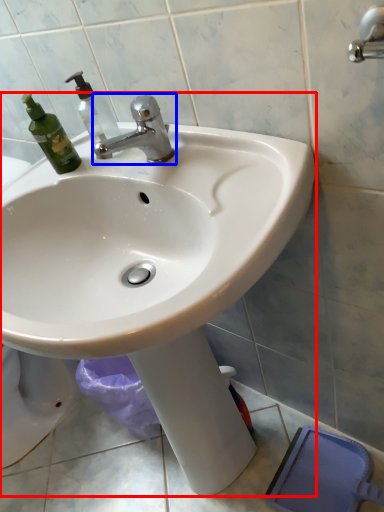
Question: Which object appears closest to the camera in this image, sink (highlighted by a red box) or tap (highlighted by a blue box)?

Choices:
 (A) sink
 (B) tap

Answer: (A)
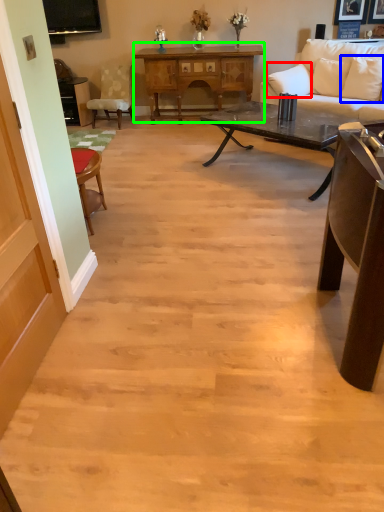
Question: Which object is positioned farthest from pillow (highlighted by a red box)? Select from pillow (highlighted by a blue box) and table (highlighted by a green box).

Choices:
 (A) pillow
 (B) table

Answer: (B)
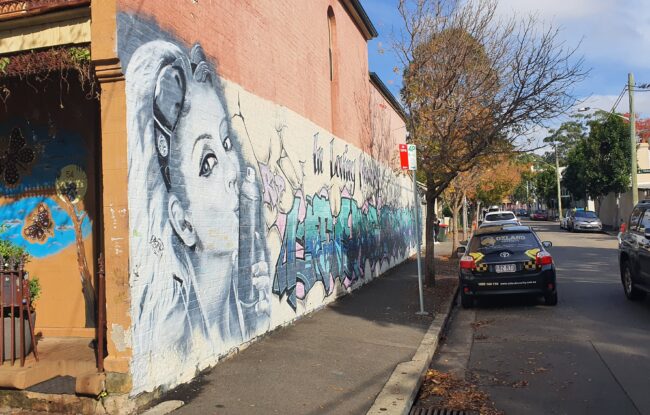
Locate an element on the screen. pot plant on the bottom left is located at coordinates (6, 327).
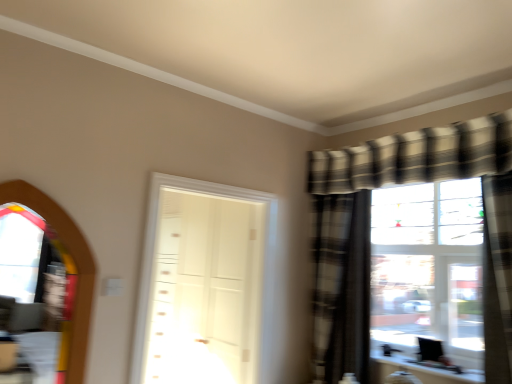
Question: From the image's perspective, would you say plaid fabric curtain at right, which is the first curtain in left-to-right order, is positioned over white glossy door at center?

Choices:
 (A) yes
 (B) no

Answer: (B)

Question: Could you tell me if plaid fabric curtain at right, which is the first curtain in left-to-right order, is facing white glossy door at center?

Choices:
 (A) yes
 (B) no

Answer: (B)

Question: Are plaid fabric curtain at right, which is the first curtain in left-to-right order, and white glossy door at center beside each other?

Choices:
 (A) yes
 (B) no

Answer: (B)

Question: Is plaid fabric curtain at right, which is the first curtain in left-to-right order, thinner than white glossy door at center?

Choices:
 (A) yes
 (B) no

Answer: (A)

Question: Is plaid fabric curtain at right, the 2th curtain viewed from the right, not near white glossy door at center?

Choices:
 (A) yes
 (B) no

Answer: (B)

Question: Is plaid fabric curtain at right, which is the first curtain in left-to-right order, smaller than white glossy door at center?

Choices:
 (A) yes
 (B) no

Answer: (A)

Question: Does plaid fabric curtain at right, the second curtain viewed from the left, appear on the right side of white glossy door at center?

Choices:
 (A) yes
 (B) no

Answer: (A)

Question: Does plaid fabric curtain at right, placed as the first curtain when sorted from right to left, come behind white glossy door at center?

Choices:
 (A) yes
 (B) no

Answer: (B)

Question: Does plaid fabric curtain at right, the first curtain from the front, contain white glossy door at center?

Choices:
 (A) no
 (B) yes

Answer: (A)

Question: Can you confirm if plaid fabric curtain at right, the first curtain from the front, is wider than white glossy door at center?

Choices:
 (A) no
 (B) yes

Answer: (A)

Question: From a real-world perspective, is plaid fabric curtain at right, placed as the first curtain when sorted from right to left, physically below white glossy door at center?

Choices:
 (A) yes
 (B) no

Answer: (B)

Question: Is plaid fabric curtain at right, which appears as the second curtain when viewed from the back, smaller than white glossy door at center?

Choices:
 (A) no
 (B) yes

Answer: (B)

Question: From a real-world perspective, is transparent glass window screen at left located beneath white glossy door at center?

Choices:
 (A) no
 (B) yes

Answer: (A)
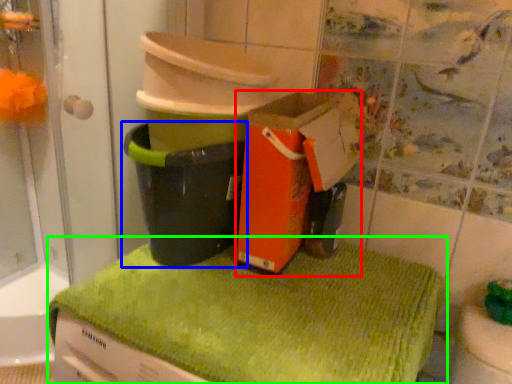
Question: Considering the real-world distances, which object is farthest from cardboard box (highlighted by a red box)? waste container (highlighted by a blue box) or bath towel (highlighted by a green box)?

Choices:
 (A) waste container
 (B) bath towel

Answer: (B)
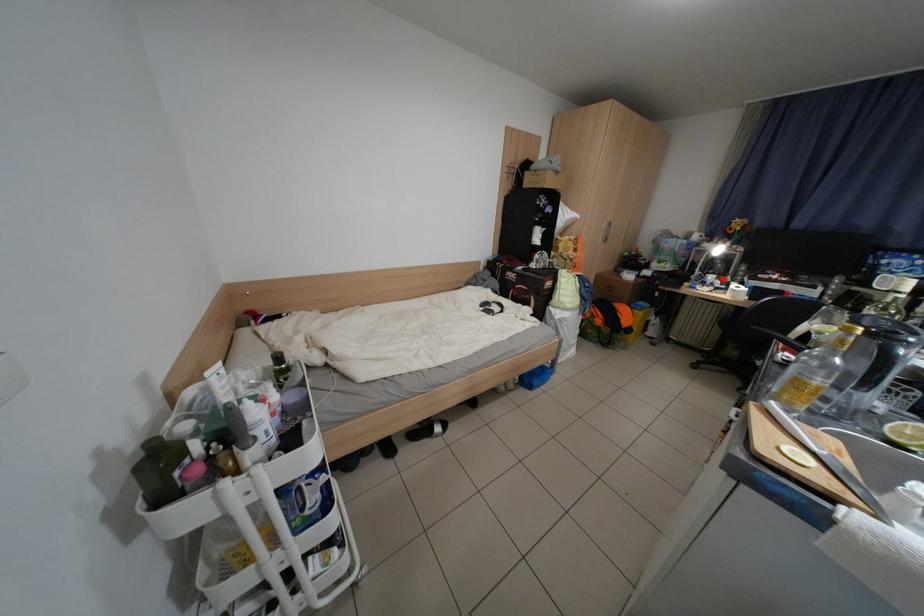
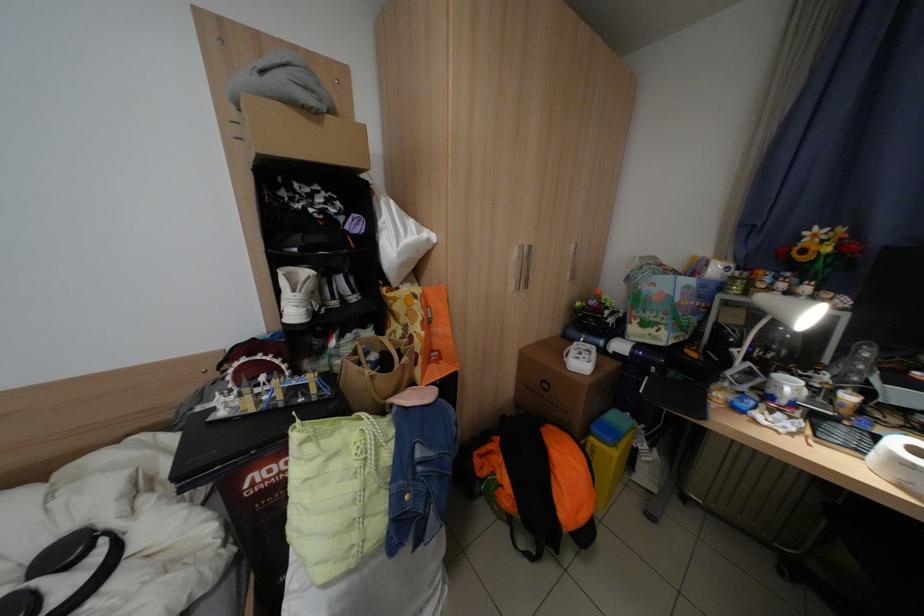
In the second image, find the point that corresponds to the highlighted location in the first image.

(800, 387)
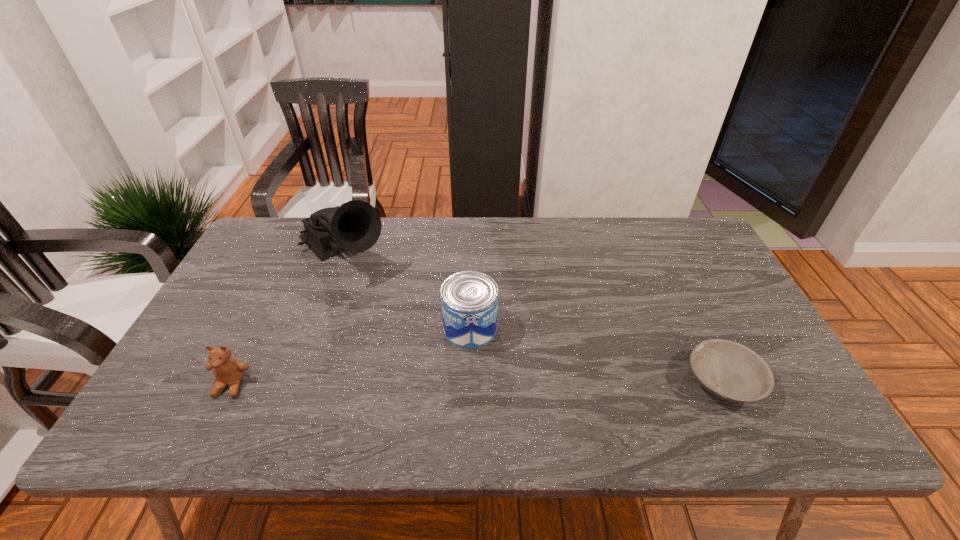
At what (x,y) coordinates should I click in order to perform the action: click on the second closest object to the phonograph_record. Please return your answer as a coordinate pair (x, y). Looking at the image, I should click on (228, 371).

I want to click on object that is the nearest to the shortest object, so click(469, 300).

Find the location of a particular element. The image size is (960, 540). free space that satisfies the following two spatial constraints: 1. on the front side of the rightmost object; 2. on the right side of the tallest object is located at coordinates (296, 381).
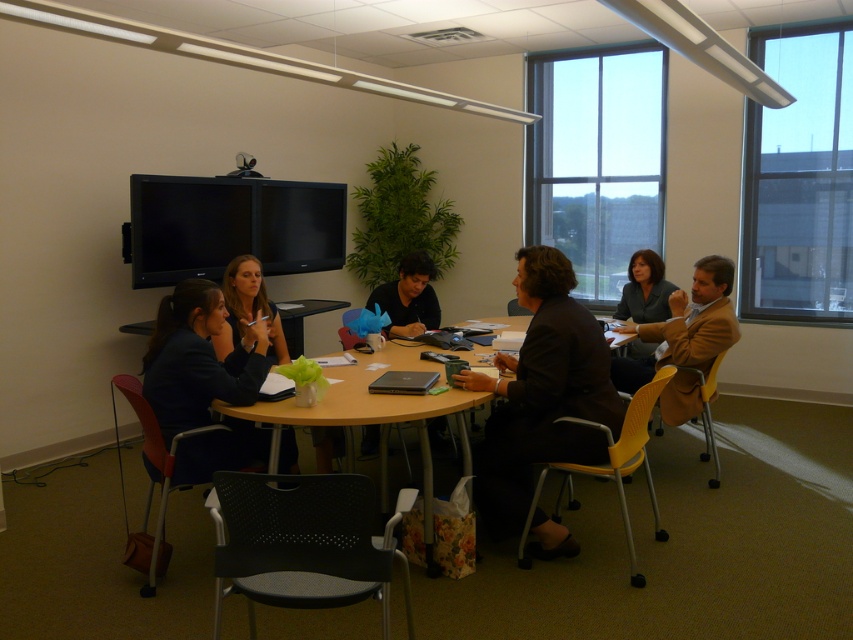
Question: Among these objects, which one is farthest from the camera?

Choices:
 (A) wooden round table at center
 (B) matte black blazer at lower left

Answer: (B)

Question: Which object is closer to the camera taking this photo?

Choices:
 (A) wooden round table at center
 (B) matte black blazer at lower left

Answer: (A)

Question: Does matte black blazer at lower left have a greater width compared to wooden round table at center?

Choices:
 (A) yes
 (B) no

Answer: (B)

Question: Is matte black blazer at lower left to the left of wooden round table at center from the viewer's perspective?

Choices:
 (A) yes
 (B) no

Answer: (A)

Question: Does matte black blazer at lower left lie in front of wooden round table at center?

Choices:
 (A) yes
 (B) no

Answer: (B)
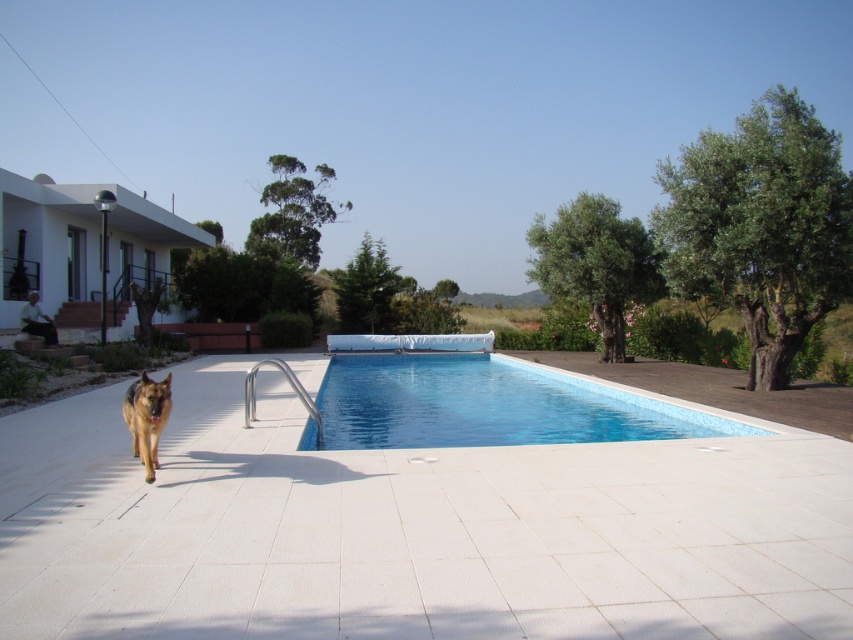
Who is positioned more to the left, blue smooth pool at center or golden brown fur dog at center?

golden brown fur dog at center

Who is more forward, (578, 408) or (151, 416)?

Positioned in front is point (151, 416).

Locate an element on the screen. The image size is (853, 640). blue smooth pool at center is located at coordinates (485, 406).

You are a GUI agent. You are given a task and a screenshot of the screen. Output one action in this format:
    pyautogui.click(x=<x>, y=<y>)
    Task: Click on the blue smooth pool at center
    
    Given the screenshot: What is the action you would take?
    pyautogui.click(x=485, y=406)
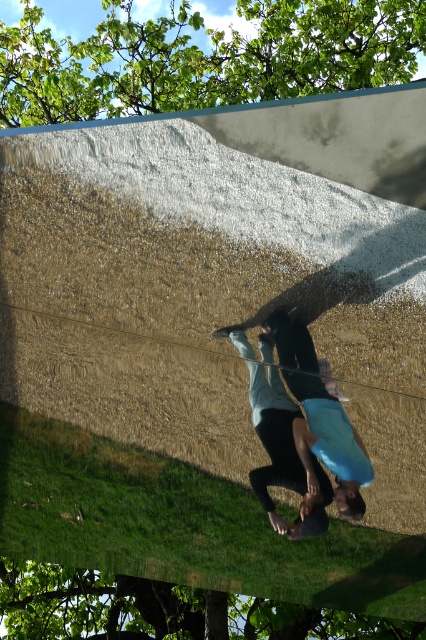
=-=-=
Please reproduce every line of the records above verbatim, leaving out the pictures.

Question: Which object appears closest to the camera in this image, sink (highlighted by a red box) or tap (highlighted by a blue box)?

Choices:
 (A) sink
 (B) tap

Answer: (A)
Question: Which object is positioned farthest from pillow (highlighted by a red box)? Select from pillow (highlighted by a blue box) and table (highlighted by a green box).

Choices:
 (A) pillow
 (B) table

Answer: (B)
Locate an element on the screen. pot plant on the bottom left is located at coordinates (6, 327).
Question: From the image's perspective, would you say plaid fabric curtain at right, which is the first curtain in left-to-right order, is positioned over white glossy door at center?

Choices:
 (A) yes
 (B) no

Answer: (B)

Question: Could you tell me if plaid fabric curtain at right, which is the first curtain in left-to-right order, is facing white glossy door at center?

Choices:
 (A) yes
 (B) no

Answer: (B)

Question: Are plaid fabric curtain at right, which is the first curtain in left-to-right order, and white glossy door at center beside each other?

Choices:
 (A) yes
 (B) no

Answer: (B)

Question: Is plaid fabric curtain at right, which is the first curtain in left-to-right order, thinner than white glossy door at center?

Choices:
 (A) yes
 (B) no

Answer: (A)

Question: Is plaid fabric curtain at right, the 2th curtain viewed from the right, not near white glossy door at center?

Choices:
 (A) yes
 (B) no

Answer: (B)

Question: Is plaid fabric curtain at right, which is the first curtain in left-to-right order, smaller than white glossy door at center?

Choices:
 (A) yes
 (B) no

Answer: (A)

Question: Does plaid fabric curtain at right, the second curtain viewed from the left, appear on the right side of white glossy door at center?

Choices:
 (A) yes
 (B) no

Answer: (A)

Question: Does plaid fabric curtain at right, placed as the first curtain when sorted from right to left, come behind white glossy door at center?

Choices:
 (A) yes
 (B) no

Answer: (B)

Question: Does plaid fabric curtain at right, the first curtain from the front, contain white glossy door at center?

Choices:
 (A) no
 (B) yes

Answer: (A)

Question: Can you confirm if plaid fabric curtain at right, the first curtain from the front, is wider than white glossy door at center?

Choices:
 (A) no
 (B) yes

Answer: (A)

Question: From a real-world perspective, is plaid fabric curtain at right, placed as the first curtain when sorted from right to left, physically below white glossy door at center?

Choices:
 (A) yes
 (B) no

Answer: (B)

Question: Is plaid fabric curtain at right, which appears as the second curtain when viewed from the back, smaller than white glossy door at center?

Choices:
 (A) no
 (B) yes

Answer: (B)

Question: From a real-world perspective, is transparent glass window screen at left located beneath white glossy door at center?

Choices:
 (A) no
 (B) yes

Answer: (A)
Question: Considering the real-world distances, which object is farthest from cardboard box (highlighted by a red box)? waste container (highlighted by a blue box) or bath towel (highlighted by a green box)?

Choices:
 (A) waste container
 (B) bath towel

Answer: (B)
In the second image, find the point that corresponds to the highlighted location in the first image.

(800, 387)
At what (x,y) coordinates should I click in order to perform the action: click on the second closest object to the phonograph_record. Please return your answer as a coordinate pair (x, y). Looking at the image, I should click on (228, 371).

I want to click on object that is the nearest to the shortest object, so click(469, 300).

Find the location of a particular element. The image size is (960, 540). free space that satisfies the following two spatial constraints: 1. on the front side of the rightmost object; 2. on the right side of the tallest object is located at coordinates (296, 381).
Question: Among these objects, which one is farthest from the camera?

Choices:
 (A) wooden round table at center
 (B) matte black blazer at lower left

Answer: (B)

Question: Which object is closer to the camera taking this photo?

Choices:
 (A) wooden round table at center
 (B) matte black blazer at lower left

Answer: (A)

Question: Does matte black blazer at lower left have a greater width compared to wooden round table at center?

Choices:
 (A) yes
 (B) no

Answer: (B)

Question: Is matte black blazer at lower left to the left of wooden round table at center from the viewer's perspective?

Choices:
 (A) yes
 (B) no

Answer: (A)

Question: Does matte black blazer at lower left lie in front of wooden round table at center?

Choices:
 (A) yes
 (B) no

Answer: (B)
Who is positioned more to the left, blue smooth pool at center or golden brown fur dog at center?

golden brown fur dog at center

Who is more forward, (578, 408) or (151, 416)?

Positioned in front is point (151, 416).

Locate an element on the screen. The image size is (853, 640). blue smooth pool at center is located at coordinates (485, 406).

You are a GUI agent. You are given a task and a screenshot of the screen. Output one action in this format:
    pyautogui.click(x=<x>, y=<y>)
    Task: Click on the blue smooth pool at center
    
    Given the screenshot: What is the action you would take?
    pyautogui.click(x=485, y=406)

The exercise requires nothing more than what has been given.